* Data rows

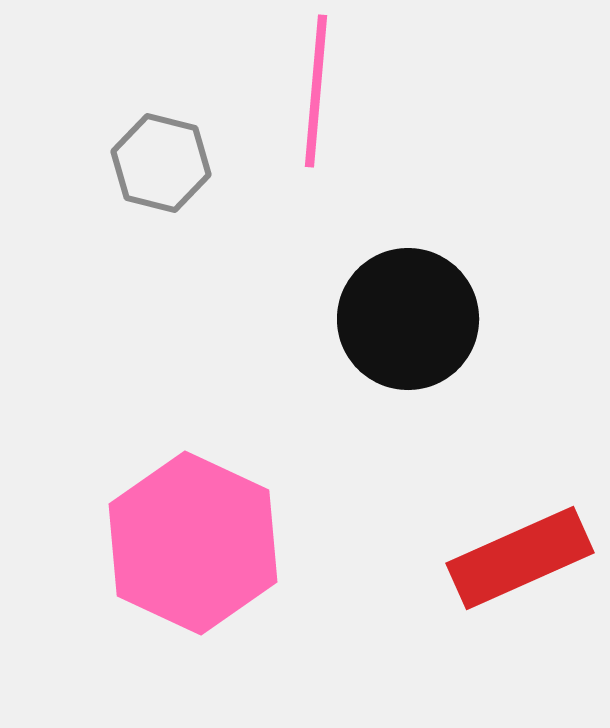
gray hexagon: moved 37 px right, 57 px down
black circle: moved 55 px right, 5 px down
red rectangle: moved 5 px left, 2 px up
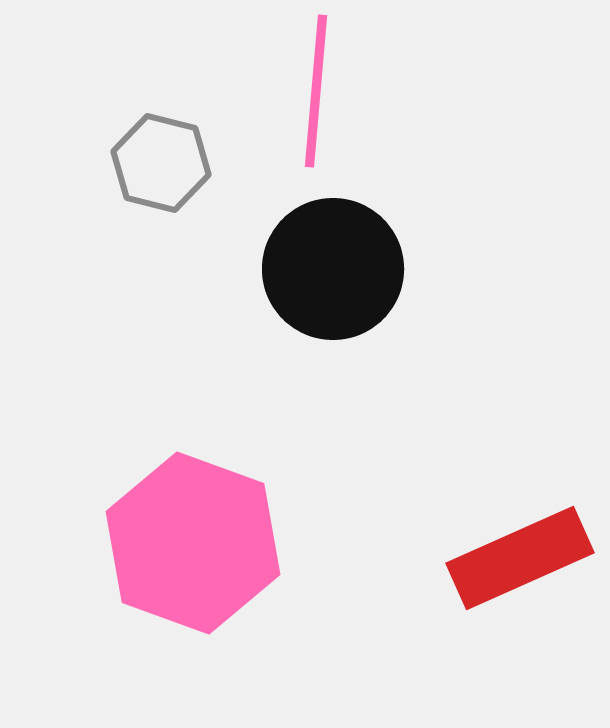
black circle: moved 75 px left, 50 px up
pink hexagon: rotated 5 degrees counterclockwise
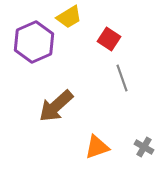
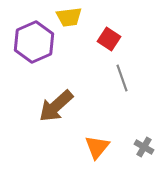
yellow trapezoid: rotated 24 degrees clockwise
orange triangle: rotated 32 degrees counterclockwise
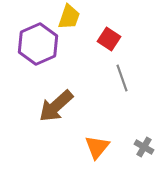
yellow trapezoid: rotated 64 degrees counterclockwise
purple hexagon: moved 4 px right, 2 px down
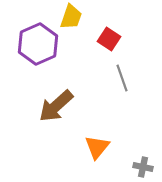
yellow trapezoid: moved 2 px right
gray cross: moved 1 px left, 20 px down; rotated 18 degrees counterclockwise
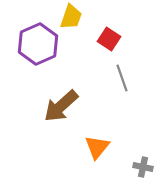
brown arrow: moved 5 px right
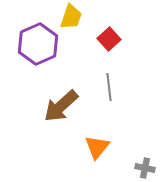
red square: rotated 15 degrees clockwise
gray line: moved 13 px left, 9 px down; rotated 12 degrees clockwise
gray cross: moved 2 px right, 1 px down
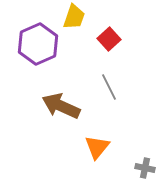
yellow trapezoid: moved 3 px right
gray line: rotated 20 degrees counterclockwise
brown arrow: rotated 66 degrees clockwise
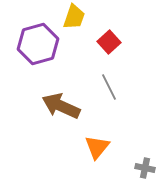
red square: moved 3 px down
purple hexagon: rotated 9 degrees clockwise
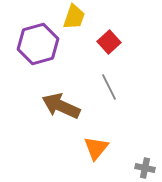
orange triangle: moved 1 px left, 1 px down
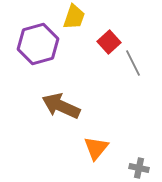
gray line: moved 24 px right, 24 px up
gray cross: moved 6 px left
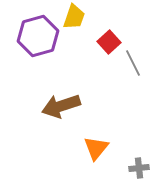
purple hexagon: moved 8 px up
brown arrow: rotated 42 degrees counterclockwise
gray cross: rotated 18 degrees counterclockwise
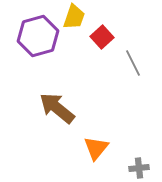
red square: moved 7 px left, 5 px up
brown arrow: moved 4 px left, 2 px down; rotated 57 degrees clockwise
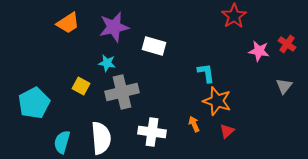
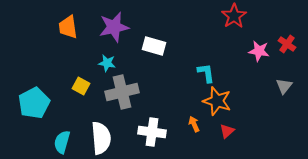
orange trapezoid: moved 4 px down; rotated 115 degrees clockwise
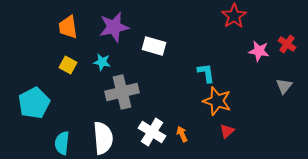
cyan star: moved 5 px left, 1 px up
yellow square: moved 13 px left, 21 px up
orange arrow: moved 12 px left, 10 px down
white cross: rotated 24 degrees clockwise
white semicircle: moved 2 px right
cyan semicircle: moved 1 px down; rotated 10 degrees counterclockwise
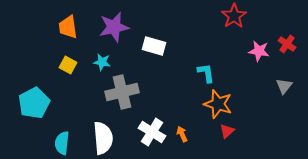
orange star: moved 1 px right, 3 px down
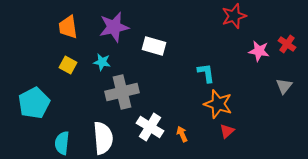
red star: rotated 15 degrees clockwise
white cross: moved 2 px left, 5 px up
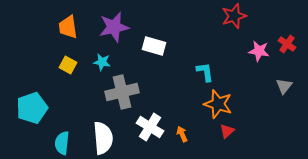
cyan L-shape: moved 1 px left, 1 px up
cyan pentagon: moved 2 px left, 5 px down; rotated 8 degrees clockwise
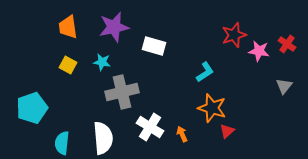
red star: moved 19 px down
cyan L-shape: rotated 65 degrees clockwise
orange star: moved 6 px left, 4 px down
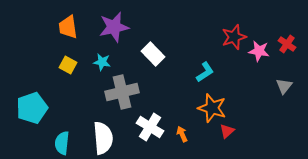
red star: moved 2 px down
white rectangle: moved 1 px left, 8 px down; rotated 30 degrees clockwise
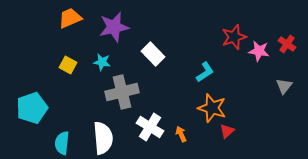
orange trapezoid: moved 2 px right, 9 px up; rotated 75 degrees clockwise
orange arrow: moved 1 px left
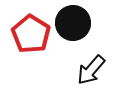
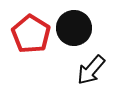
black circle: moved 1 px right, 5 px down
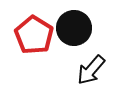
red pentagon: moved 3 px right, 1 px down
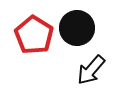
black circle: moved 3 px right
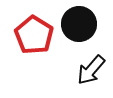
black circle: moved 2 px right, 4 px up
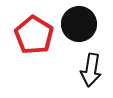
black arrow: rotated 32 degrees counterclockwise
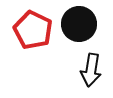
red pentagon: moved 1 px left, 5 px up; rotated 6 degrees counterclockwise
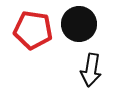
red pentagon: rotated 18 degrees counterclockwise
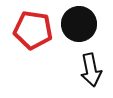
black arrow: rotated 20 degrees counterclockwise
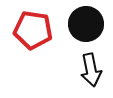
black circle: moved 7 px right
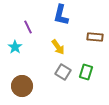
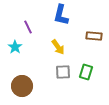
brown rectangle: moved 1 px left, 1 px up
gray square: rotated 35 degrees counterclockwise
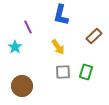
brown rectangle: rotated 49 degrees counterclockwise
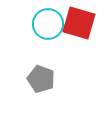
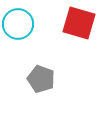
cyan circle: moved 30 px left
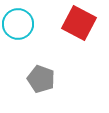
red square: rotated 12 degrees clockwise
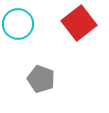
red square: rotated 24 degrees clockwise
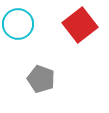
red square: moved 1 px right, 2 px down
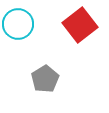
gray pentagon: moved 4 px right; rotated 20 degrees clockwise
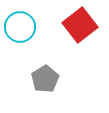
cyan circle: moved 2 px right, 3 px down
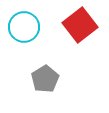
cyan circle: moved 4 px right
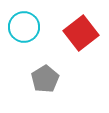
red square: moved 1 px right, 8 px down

* Task directions
Rewrite all the records, swapping "counterclockwise" for "anticlockwise" and leaving everything else unchanged. Leave the pictures out of your answer.

* Expected answer
gray hexagon: moved 37 px right, 57 px down
black circle: moved 55 px right, 5 px down
red rectangle: moved 5 px left, 2 px up
black circle: moved 75 px left, 50 px up
pink hexagon: rotated 5 degrees anticlockwise
yellow trapezoid: rotated 24 degrees clockwise
orange triangle: rotated 32 degrees anticlockwise
yellow trapezoid: rotated 64 degrees anticlockwise
purple hexagon: moved 4 px right, 2 px down
yellow trapezoid: moved 2 px right
gray cross: moved 1 px left, 20 px down; rotated 18 degrees anticlockwise
brown arrow: moved 5 px right
red square: rotated 15 degrees clockwise
gray line: moved 13 px left, 9 px down; rotated 12 degrees clockwise
gray cross: moved 2 px right, 1 px down
yellow trapezoid: moved 3 px right
gray line: rotated 20 degrees anticlockwise
brown arrow: rotated 66 degrees clockwise
red square: moved 3 px down
purple hexagon: rotated 9 degrees clockwise
orange triangle: moved 1 px left, 1 px down
gray line: moved 24 px right, 24 px up
gray cross: moved 6 px left
purple hexagon: moved 8 px up
brown arrow: rotated 42 degrees anticlockwise
gray cross: rotated 18 degrees anticlockwise
red square: moved 7 px left, 5 px up
brown arrow: moved 4 px left, 2 px down; rotated 57 degrees clockwise
orange trapezoid: moved 4 px down; rotated 115 degrees clockwise
cyan star: moved 5 px left, 1 px up
yellow square: moved 13 px left, 21 px up
orange arrow: moved 12 px left, 10 px down
white cross: rotated 24 degrees clockwise
white semicircle: moved 2 px right
cyan semicircle: moved 1 px down; rotated 10 degrees anticlockwise
orange star: moved 1 px right, 3 px down
red star: rotated 15 degrees clockwise
white cross: moved 2 px left, 5 px up
cyan L-shape: moved 1 px left, 1 px up
cyan pentagon: moved 2 px left, 5 px down; rotated 8 degrees clockwise
red star: moved 19 px down
cyan L-shape: rotated 65 degrees clockwise
orange star: moved 6 px left, 4 px down
red star: moved 2 px down
white rectangle: moved 1 px left, 8 px down; rotated 30 degrees clockwise
orange trapezoid: moved 2 px right, 9 px up; rotated 75 degrees clockwise
orange arrow: moved 1 px left
black circle: moved 1 px right, 5 px down
red pentagon: moved 3 px right, 1 px down
black circle: moved 3 px right
black circle: moved 2 px right, 4 px up
black arrow: rotated 32 degrees anticlockwise
red pentagon: moved 1 px left, 5 px up; rotated 6 degrees anticlockwise
red pentagon: rotated 18 degrees anticlockwise
black arrow: rotated 20 degrees anticlockwise
black circle: moved 7 px right
brown rectangle: moved 1 px left, 1 px up
gray square: rotated 35 degrees anticlockwise
brown rectangle: rotated 49 degrees anticlockwise
cyan circle: moved 30 px left
red square: rotated 12 degrees clockwise
red square: rotated 24 degrees clockwise
red square: moved 1 px right, 2 px down
gray pentagon: moved 4 px right; rotated 20 degrees clockwise
cyan circle: moved 2 px right, 3 px down
cyan circle: moved 4 px right
red square: moved 1 px right, 8 px down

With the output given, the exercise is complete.